Records provided:
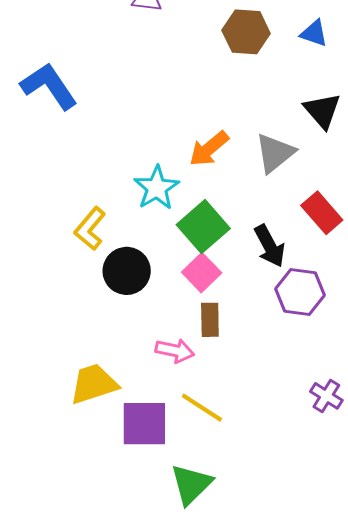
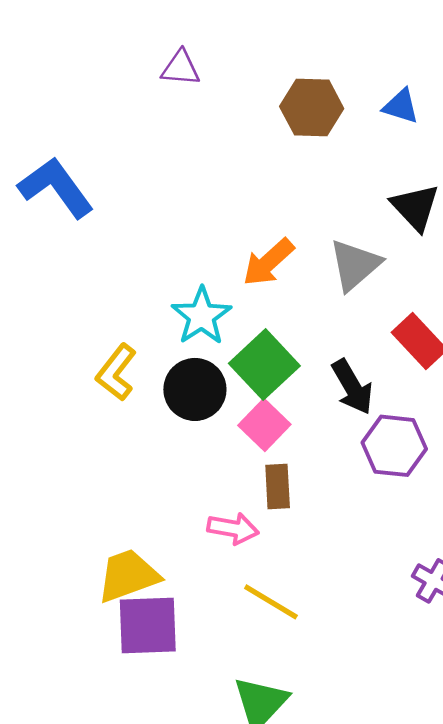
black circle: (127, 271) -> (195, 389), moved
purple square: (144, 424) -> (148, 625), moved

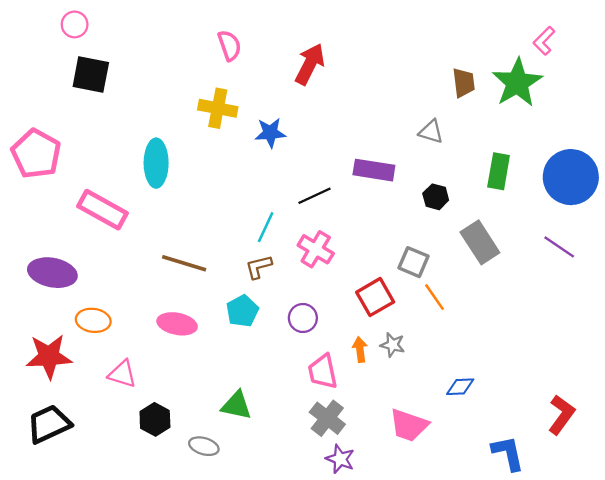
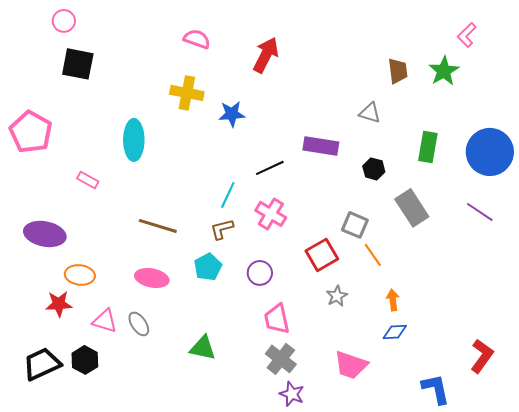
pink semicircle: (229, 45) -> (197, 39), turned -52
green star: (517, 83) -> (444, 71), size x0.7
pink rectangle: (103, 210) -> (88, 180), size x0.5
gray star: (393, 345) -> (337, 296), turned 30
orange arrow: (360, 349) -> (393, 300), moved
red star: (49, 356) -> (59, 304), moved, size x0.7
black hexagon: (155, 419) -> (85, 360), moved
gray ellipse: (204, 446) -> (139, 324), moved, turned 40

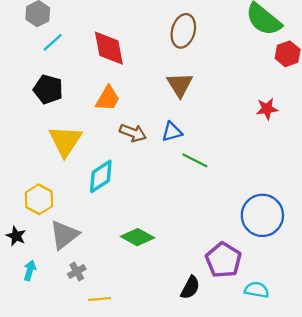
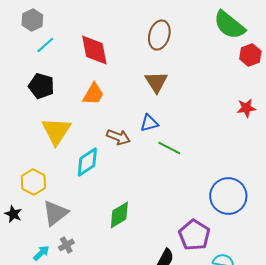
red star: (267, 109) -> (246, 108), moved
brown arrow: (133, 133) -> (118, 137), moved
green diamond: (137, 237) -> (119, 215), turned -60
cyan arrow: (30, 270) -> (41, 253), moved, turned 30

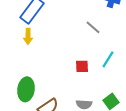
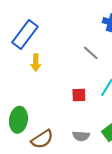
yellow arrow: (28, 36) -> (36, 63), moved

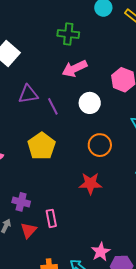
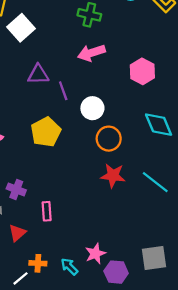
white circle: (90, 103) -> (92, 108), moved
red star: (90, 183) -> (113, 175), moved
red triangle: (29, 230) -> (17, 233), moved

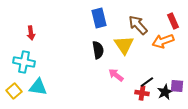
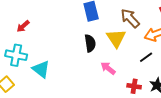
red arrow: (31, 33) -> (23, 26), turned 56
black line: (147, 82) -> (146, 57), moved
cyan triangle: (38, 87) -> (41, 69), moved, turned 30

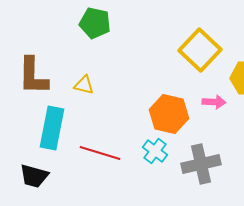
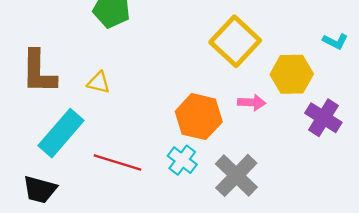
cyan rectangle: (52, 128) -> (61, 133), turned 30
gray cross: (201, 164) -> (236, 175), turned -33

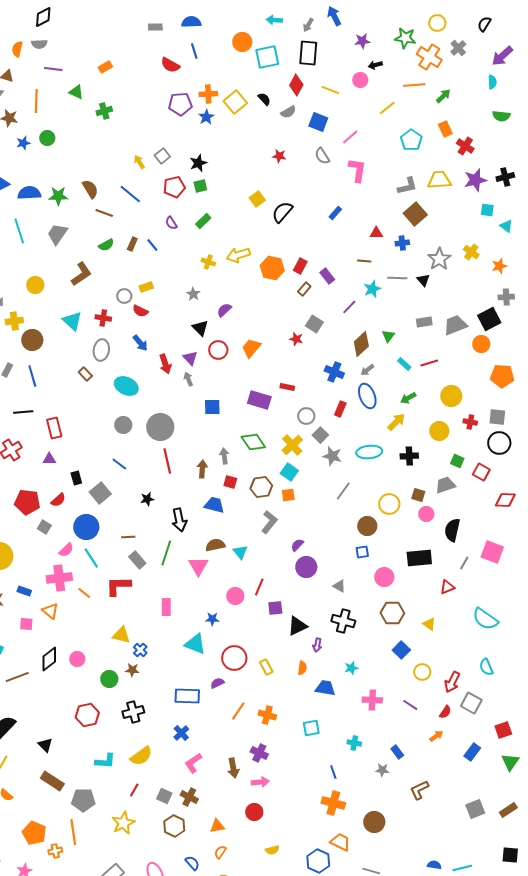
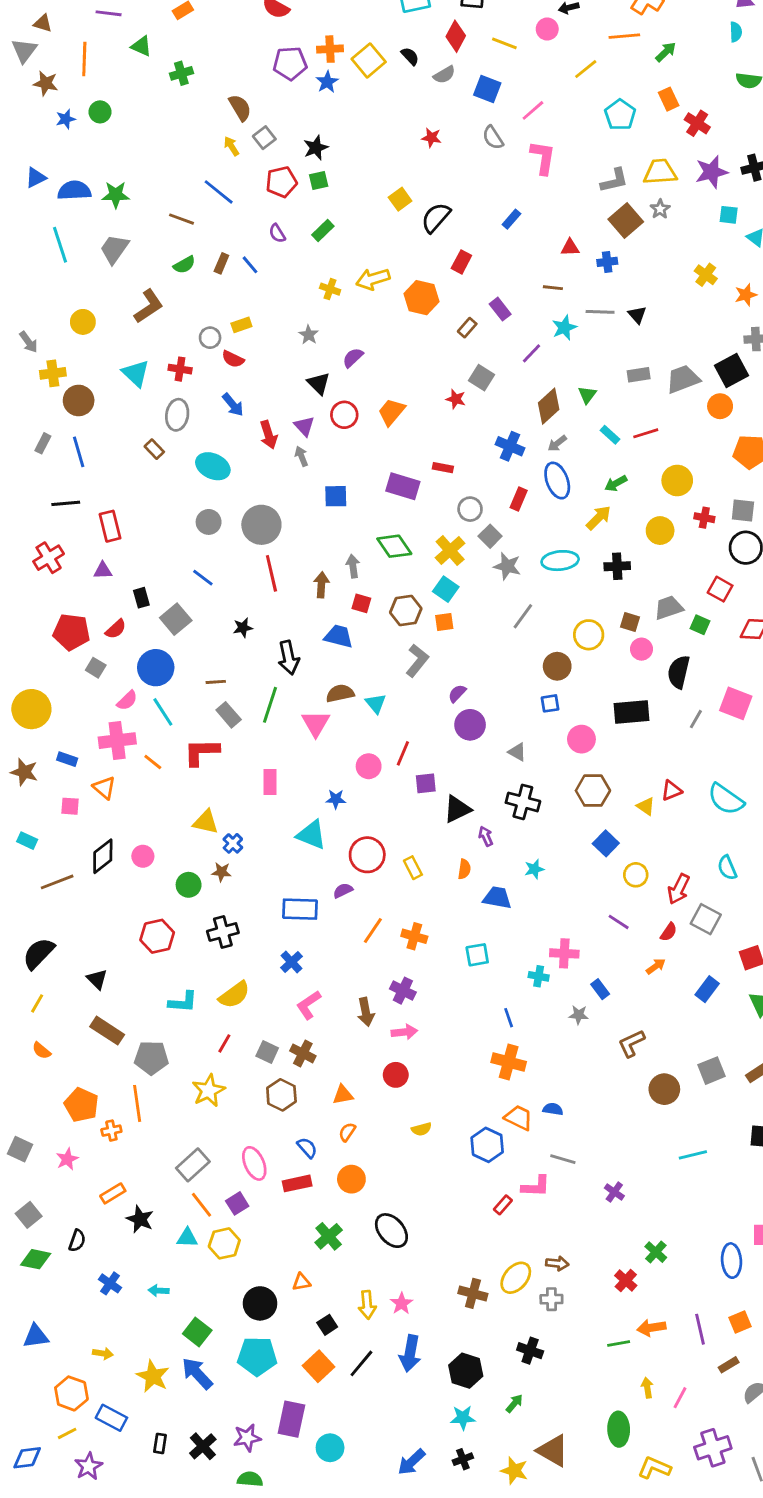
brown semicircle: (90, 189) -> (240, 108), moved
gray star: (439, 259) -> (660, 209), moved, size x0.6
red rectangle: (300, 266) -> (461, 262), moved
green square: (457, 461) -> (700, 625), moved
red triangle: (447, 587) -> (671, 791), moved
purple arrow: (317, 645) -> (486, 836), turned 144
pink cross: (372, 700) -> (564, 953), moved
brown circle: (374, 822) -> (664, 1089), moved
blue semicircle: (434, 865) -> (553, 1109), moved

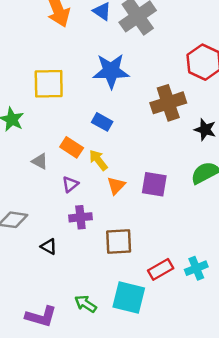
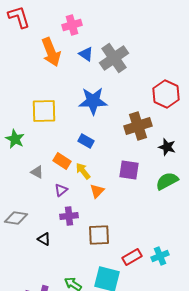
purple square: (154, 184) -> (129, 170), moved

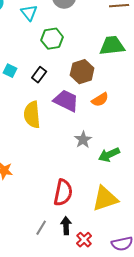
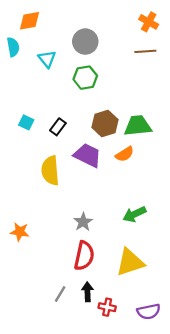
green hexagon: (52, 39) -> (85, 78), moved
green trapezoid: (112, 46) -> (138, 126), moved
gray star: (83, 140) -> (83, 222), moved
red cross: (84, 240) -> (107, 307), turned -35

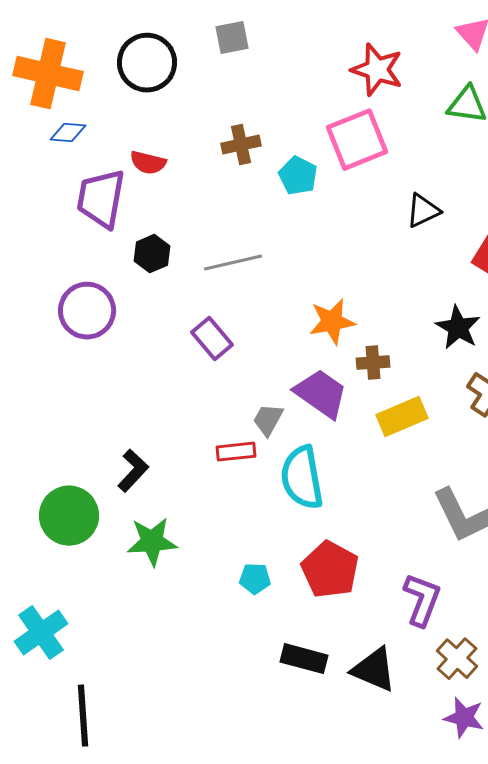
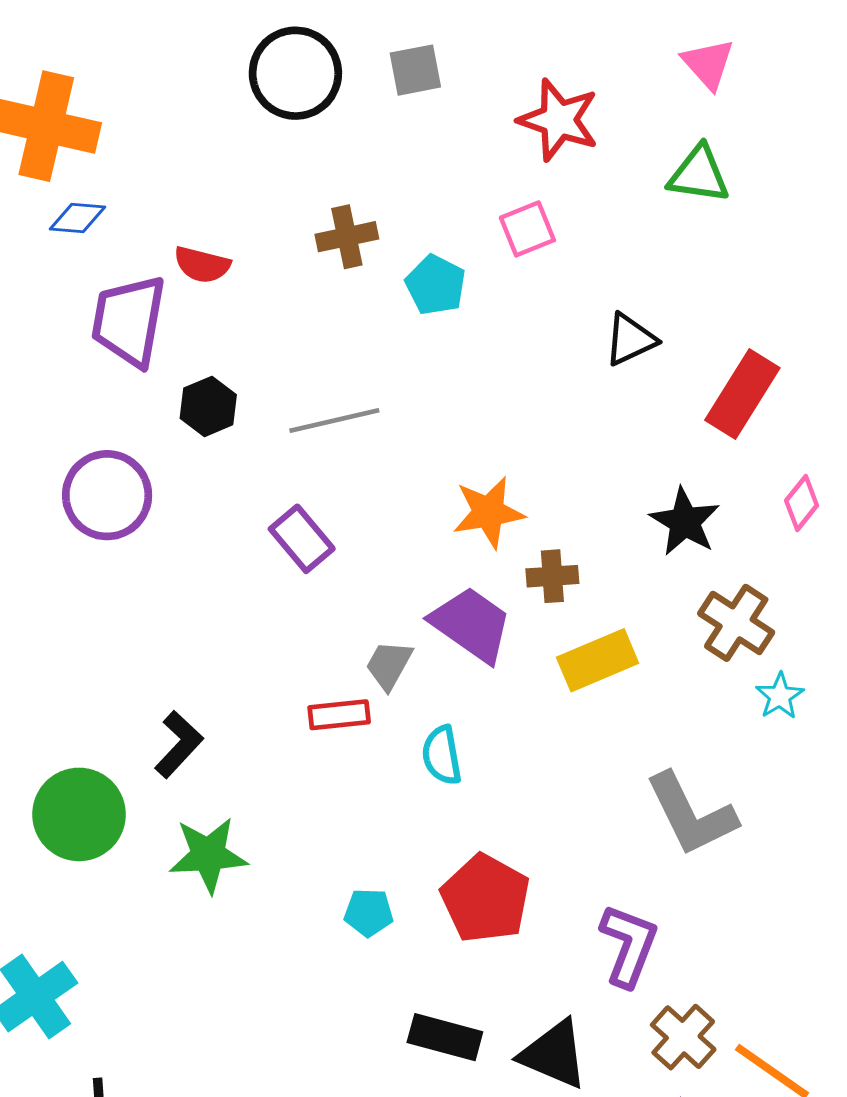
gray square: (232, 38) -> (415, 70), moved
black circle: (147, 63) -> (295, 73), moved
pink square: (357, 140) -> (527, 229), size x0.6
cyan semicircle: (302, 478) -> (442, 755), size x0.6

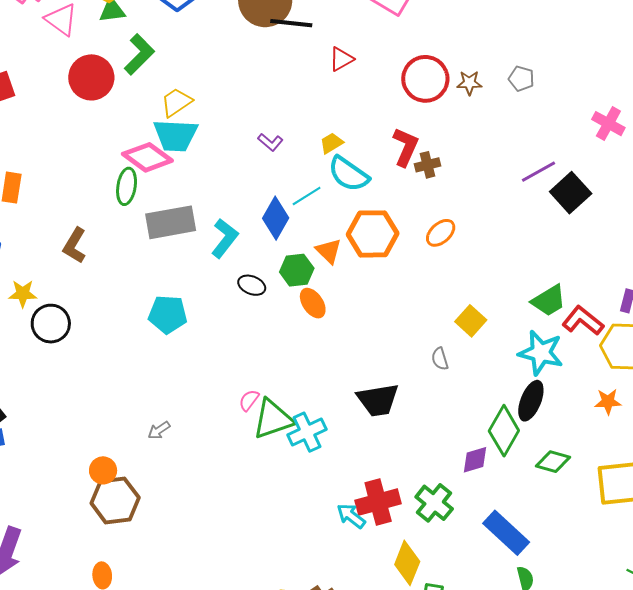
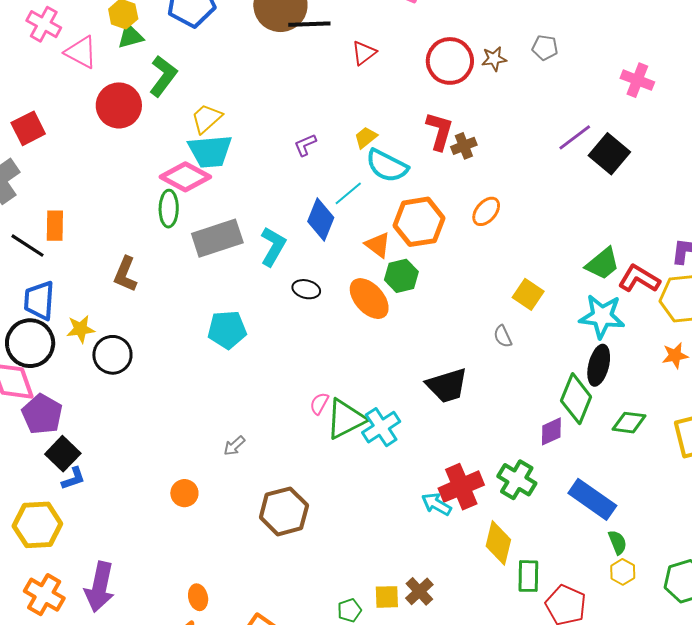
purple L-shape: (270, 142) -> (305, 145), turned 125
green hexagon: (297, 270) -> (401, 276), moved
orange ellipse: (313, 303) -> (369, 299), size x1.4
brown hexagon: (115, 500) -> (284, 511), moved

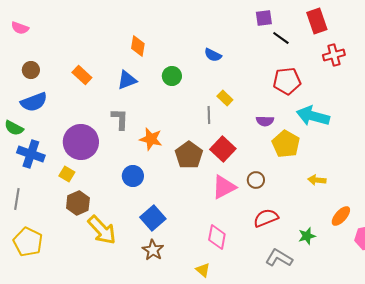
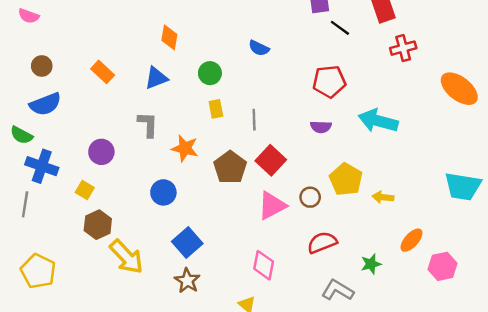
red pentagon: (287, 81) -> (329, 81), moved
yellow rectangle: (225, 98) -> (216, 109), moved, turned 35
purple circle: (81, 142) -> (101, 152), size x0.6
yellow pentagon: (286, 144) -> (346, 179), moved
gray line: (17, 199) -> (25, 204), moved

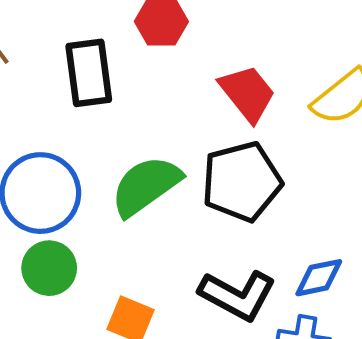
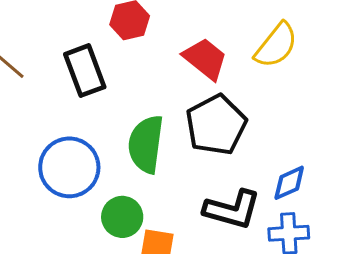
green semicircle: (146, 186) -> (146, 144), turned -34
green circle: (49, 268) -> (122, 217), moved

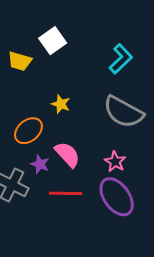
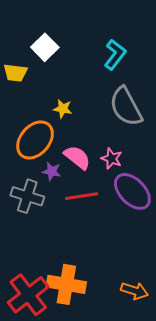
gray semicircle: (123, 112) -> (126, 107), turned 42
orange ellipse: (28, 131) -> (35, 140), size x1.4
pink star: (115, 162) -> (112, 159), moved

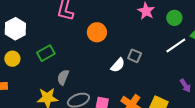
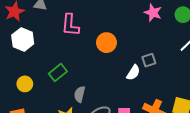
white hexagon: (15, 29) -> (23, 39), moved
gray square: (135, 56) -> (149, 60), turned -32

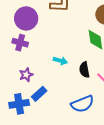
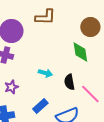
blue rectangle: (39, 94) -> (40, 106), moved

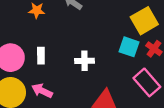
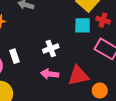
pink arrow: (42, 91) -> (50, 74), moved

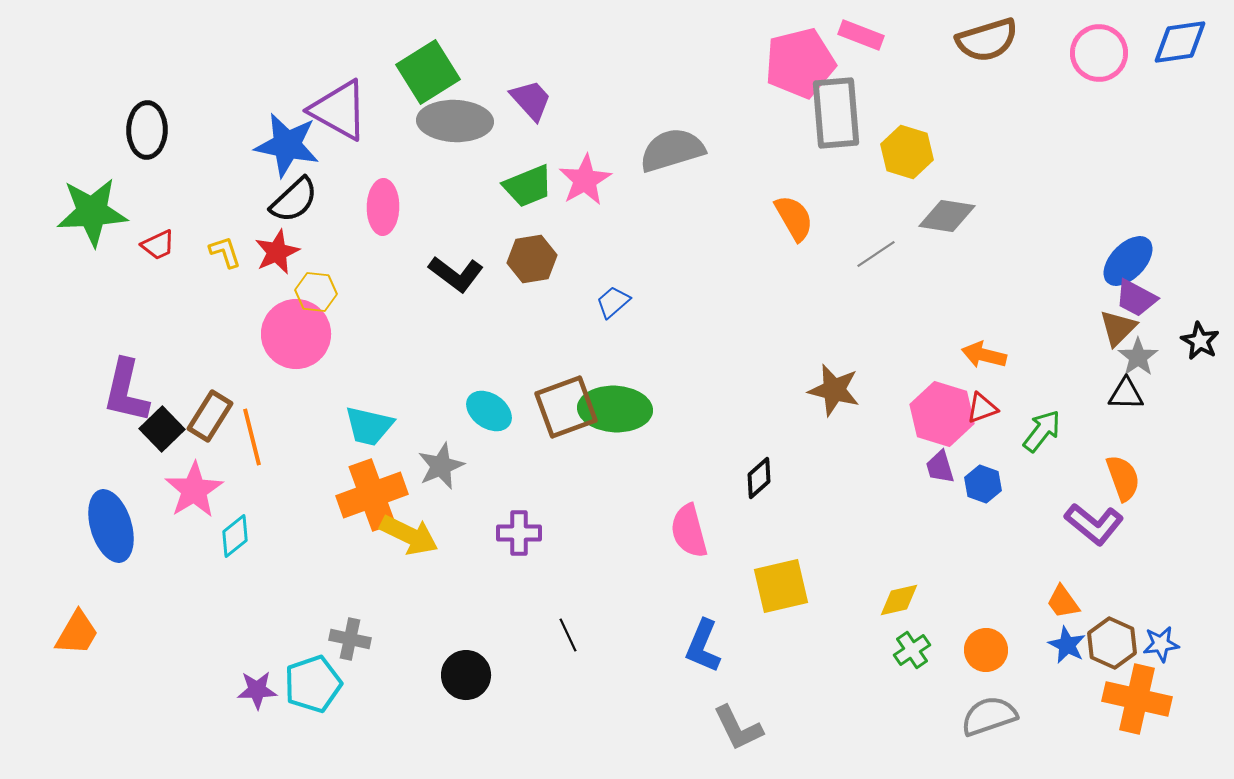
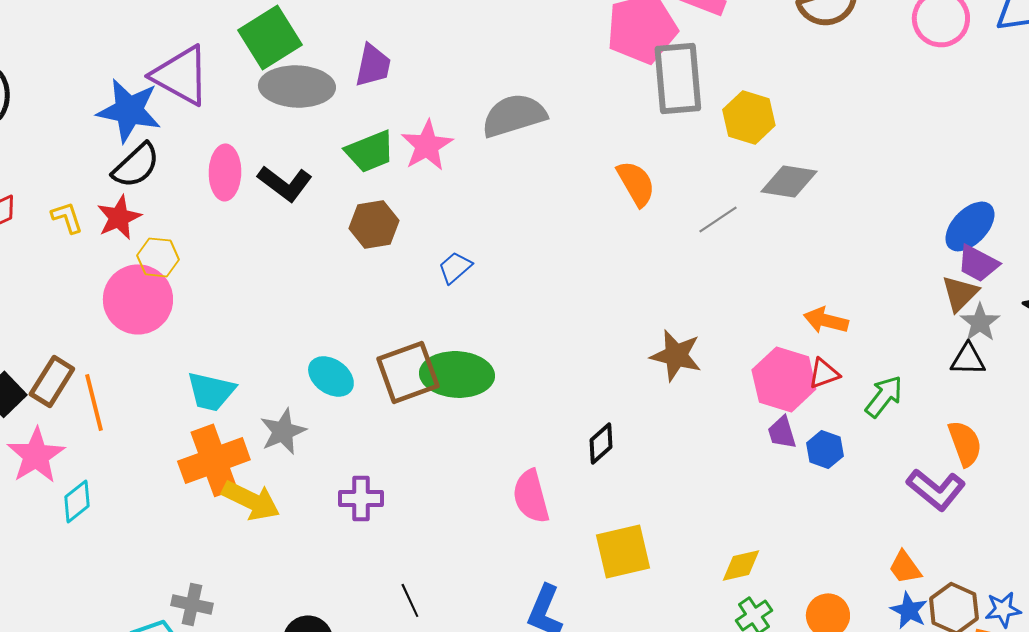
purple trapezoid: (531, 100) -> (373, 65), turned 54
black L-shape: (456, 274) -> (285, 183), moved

Your instructions: Copy the data word for word. Pictures do not go in the copy.

Response to the exercise:
black circle: (127, 271) -> (195, 389), moved
purple square: (144, 424) -> (148, 625), moved

pink semicircle: (229, 45) -> (197, 39), turned -52
green star: (517, 83) -> (444, 71), size x0.7
pink rectangle: (103, 210) -> (88, 180), size x0.5
gray star: (393, 345) -> (337, 296), turned 30
orange arrow: (360, 349) -> (393, 300), moved
red star: (49, 356) -> (59, 304), moved, size x0.7
black hexagon: (155, 419) -> (85, 360), moved
gray ellipse: (204, 446) -> (139, 324), moved, turned 40

red star: (267, 109) -> (246, 108), moved
brown arrow: (133, 133) -> (118, 137), moved
green diamond: (137, 237) -> (119, 215), turned -60
cyan arrow: (30, 270) -> (41, 253), moved, turned 30

yellow arrow: (28, 36) -> (36, 63), moved

white circle: (90, 103) -> (92, 108), moved
red star: (90, 183) -> (113, 175), moved
red triangle: (29, 230) -> (17, 233), moved

red arrow: (31, 33) -> (23, 26), turned 56
black line: (147, 82) -> (146, 57), moved
cyan triangle: (38, 87) -> (41, 69), moved, turned 30

cyan rectangle: (52, 128) -> (61, 133), turned 30
gray cross: (201, 164) -> (236, 175), turned -33

brown semicircle: (90, 189) -> (240, 108), moved
gray star: (439, 259) -> (660, 209), moved, size x0.6
red rectangle: (300, 266) -> (461, 262), moved
green square: (457, 461) -> (700, 625), moved
red triangle: (447, 587) -> (671, 791), moved
purple arrow: (317, 645) -> (486, 836), turned 144
pink cross: (372, 700) -> (564, 953), moved
brown circle: (374, 822) -> (664, 1089), moved
blue semicircle: (434, 865) -> (553, 1109), moved

purple square: (154, 184) -> (129, 170), moved

green hexagon: (52, 39) -> (85, 78), moved
green trapezoid: (112, 46) -> (138, 126), moved
gray star: (83, 140) -> (83, 222), moved
red cross: (84, 240) -> (107, 307), turned -35

gray square: (232, 38) -> (415, 70), moved
black circle: (147, 63) -> (295, 73), moved
pink square: (357, 140) -> (527, 229), size x0.6
cyan semicircle: (302, 478) -> (442, 755), size x0.6

purple L-shape: (270, 142) -> (305, 145), turned 125
green hexagon: (297, 270) -> (401, 276), moved
orange ellipse: (313, 303) -> (369, 299), size x1.4
brown hexagon: (115, 500) -> (284, 511), moved

red pentagon: (287, 81) -> (329, 81), moved
yellow rectangle: (225, 98) -> (216, 109), moved, turned 35
purple circle: (81, 142) -> (101, 152), size x0.6
yellow pentagon: (286, 144) -> (346, 179), moved
gray line: (17, 199) -> (25, 204), moved

green semicircle: (146, 186) -> (146, 144), turned -34
green circle: (49, 268) -> (122, 217), moved

gray semicircle: (123, 112) -> (126, 107), turned 42
orange ellipse: (28, 131) -> (35, 140), size x1.4
pink star: (115, 162) -> (112, 159), moved

white hexagon: (15, 29) -> (23, 39), moved
gray square: (135, 56) -> (149, 60), turned -32

blue rectangle: (39, 94) -> (40, 106), moved

pink arrow: (42, 91) -> (50, 74), moved

purple trapezoid: (531, 100) -> (373, 65), turned 54
black L-shape: (456, 274) -> (285, 183), moved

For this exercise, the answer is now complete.